TASK GOAL
Note how many lines in these entries contain "yellow", and reply with that number alone.

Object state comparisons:
*-*-*
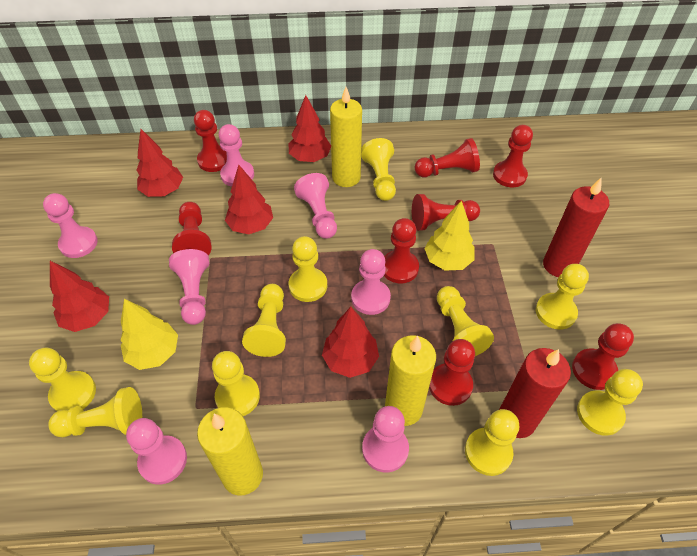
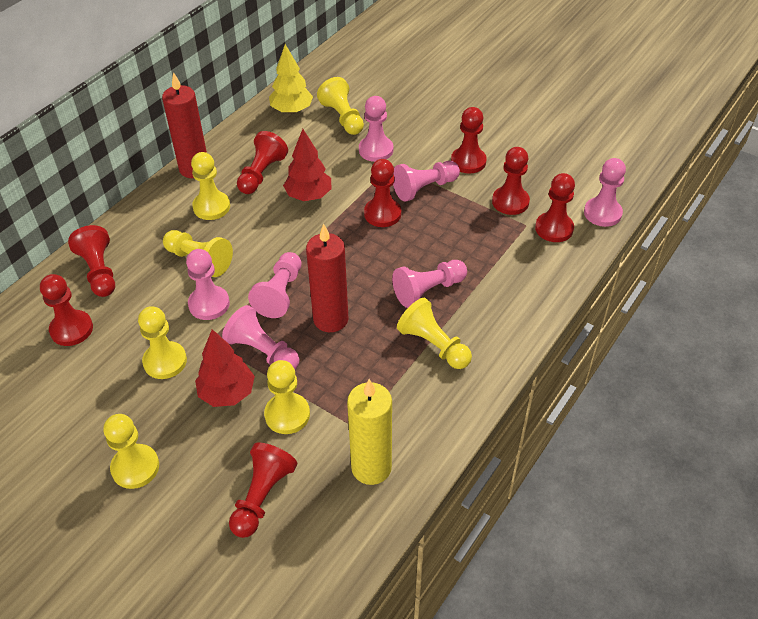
red tree: 5 -> 2
yellow candle: 3 -> 1
yellow pawn: 10 -> 7
yellow tree: 2 -> 1

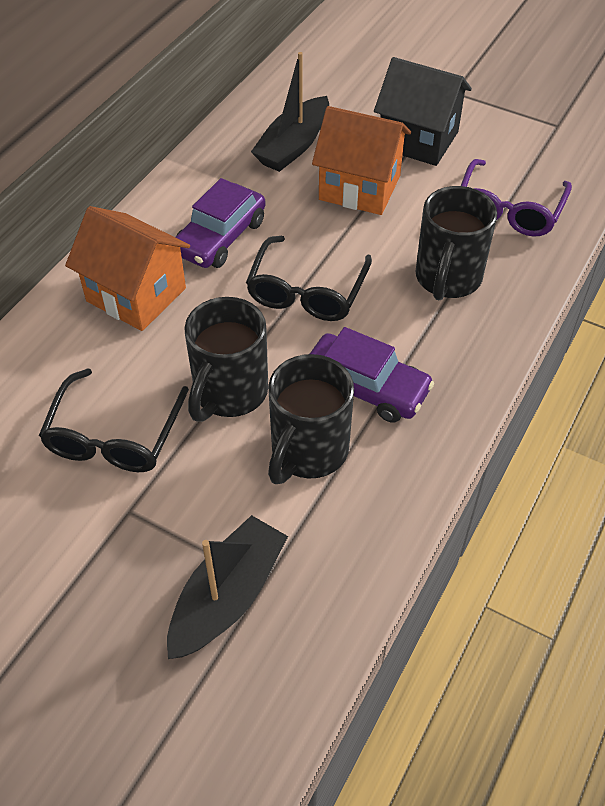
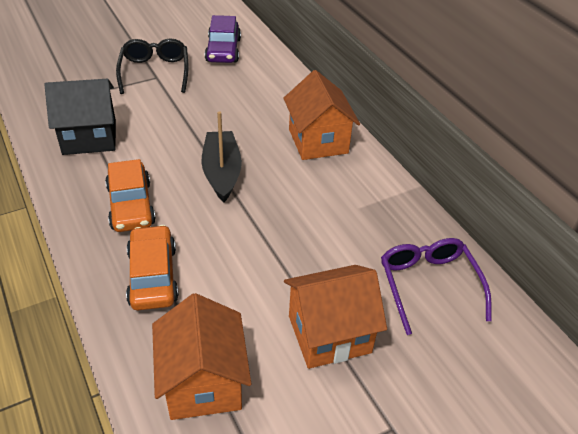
black boat: 2 -> 1
black glasses: 2 -> 1
black mug: 3 -> 0
orange car: 0 -> 2
orange house: 2 -> 3
purple car: 2 -> 1

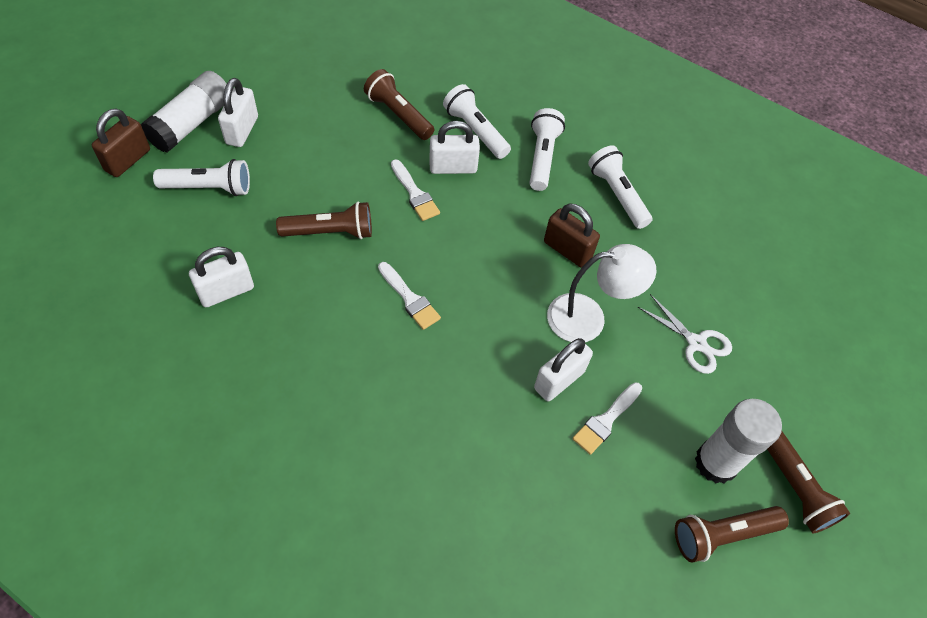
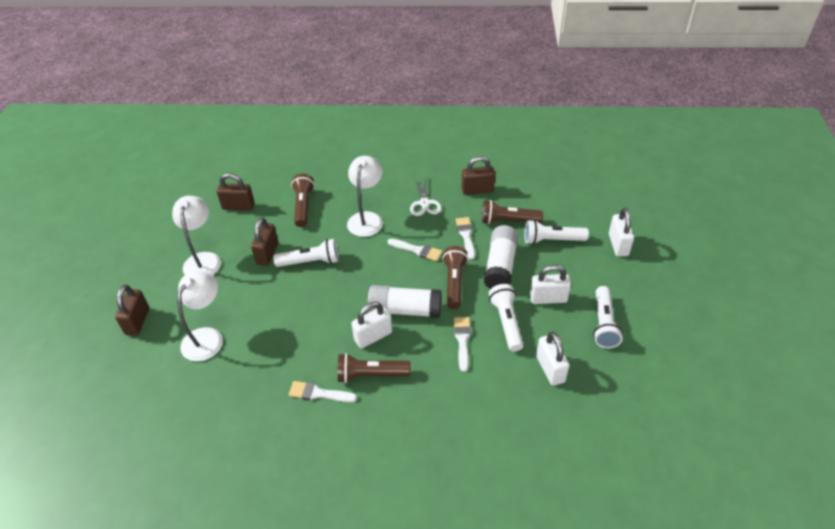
brown padlock: 2 -> 4
white brush: 3 -> 4
white lamp: 1 -> 3

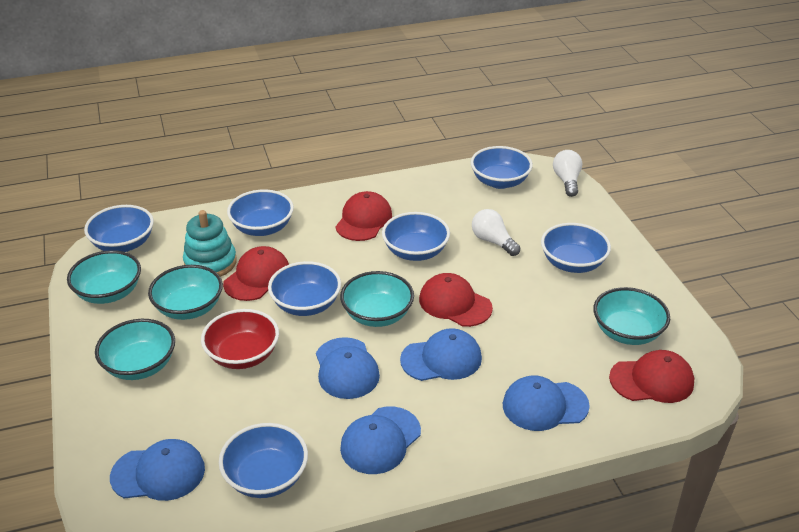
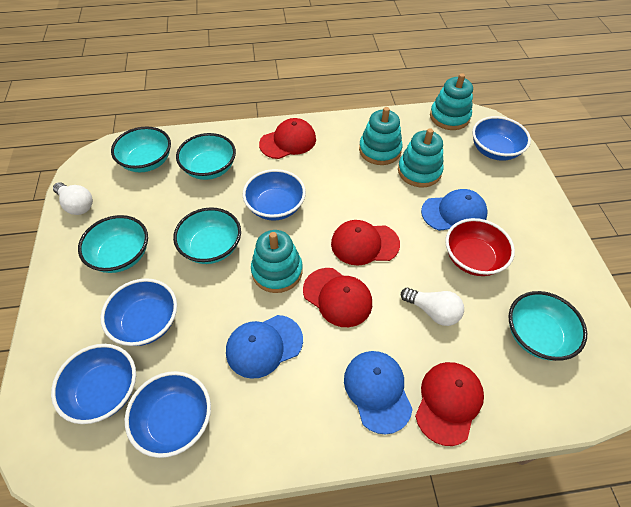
blue bowl: 7 -> 5
blue cap: 5 -> 3
turquoise stacking toy: 1 -> 4

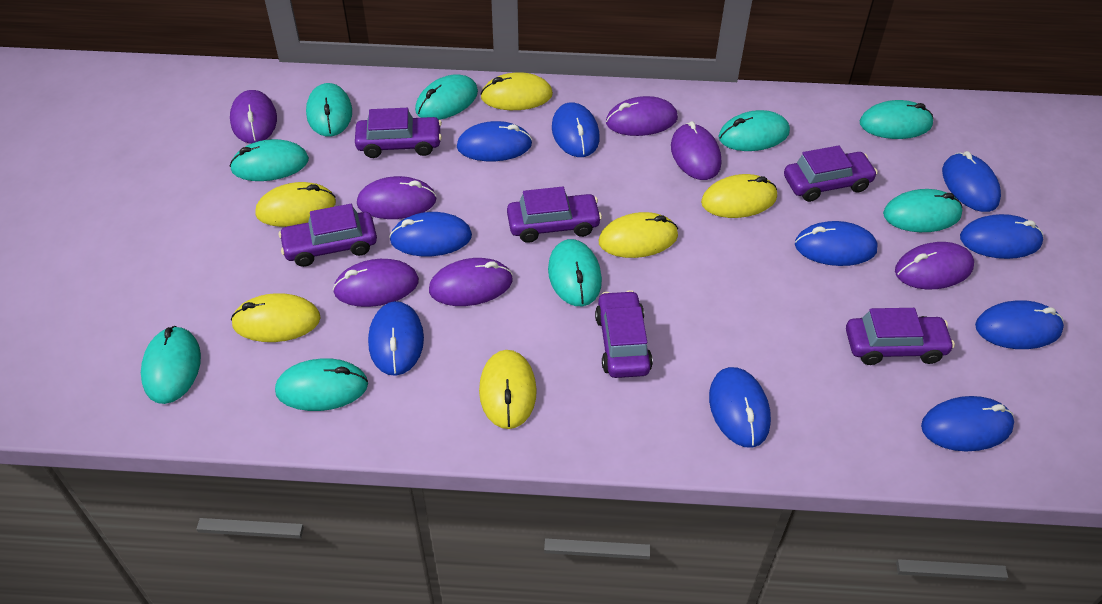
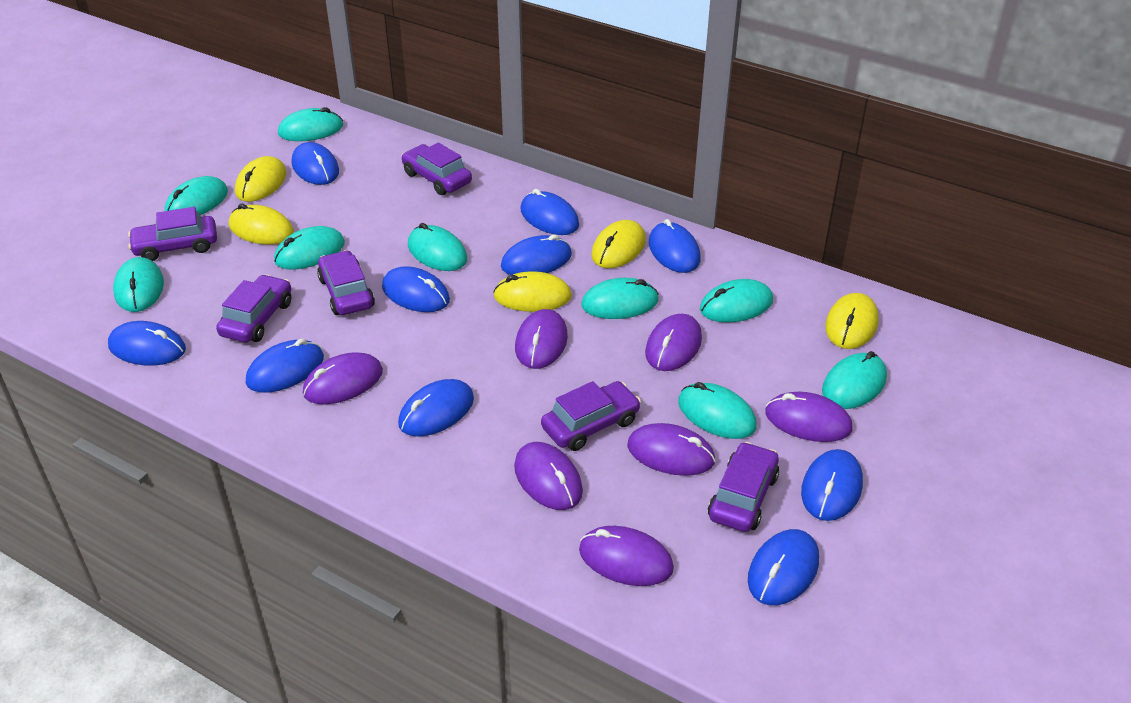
yellow mouse: 6 -> 5

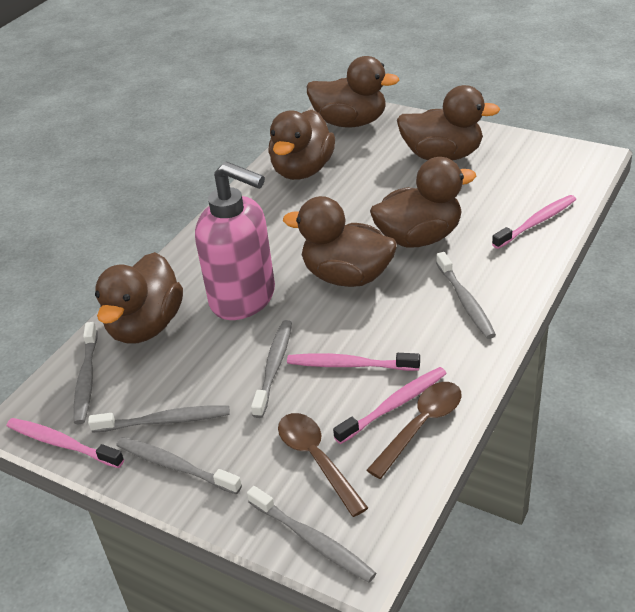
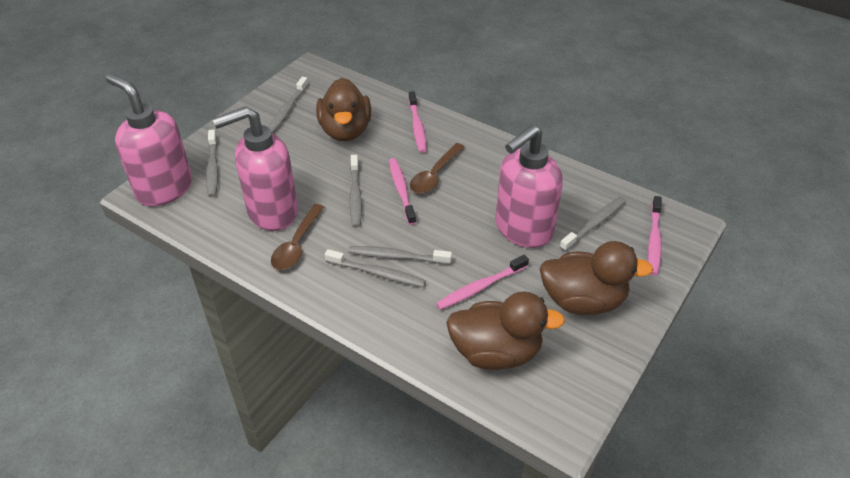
brown duck: 6 -> 3
pink soap dispenser: 1 -> 3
*-*-*
PROBLEM SOLUTION
4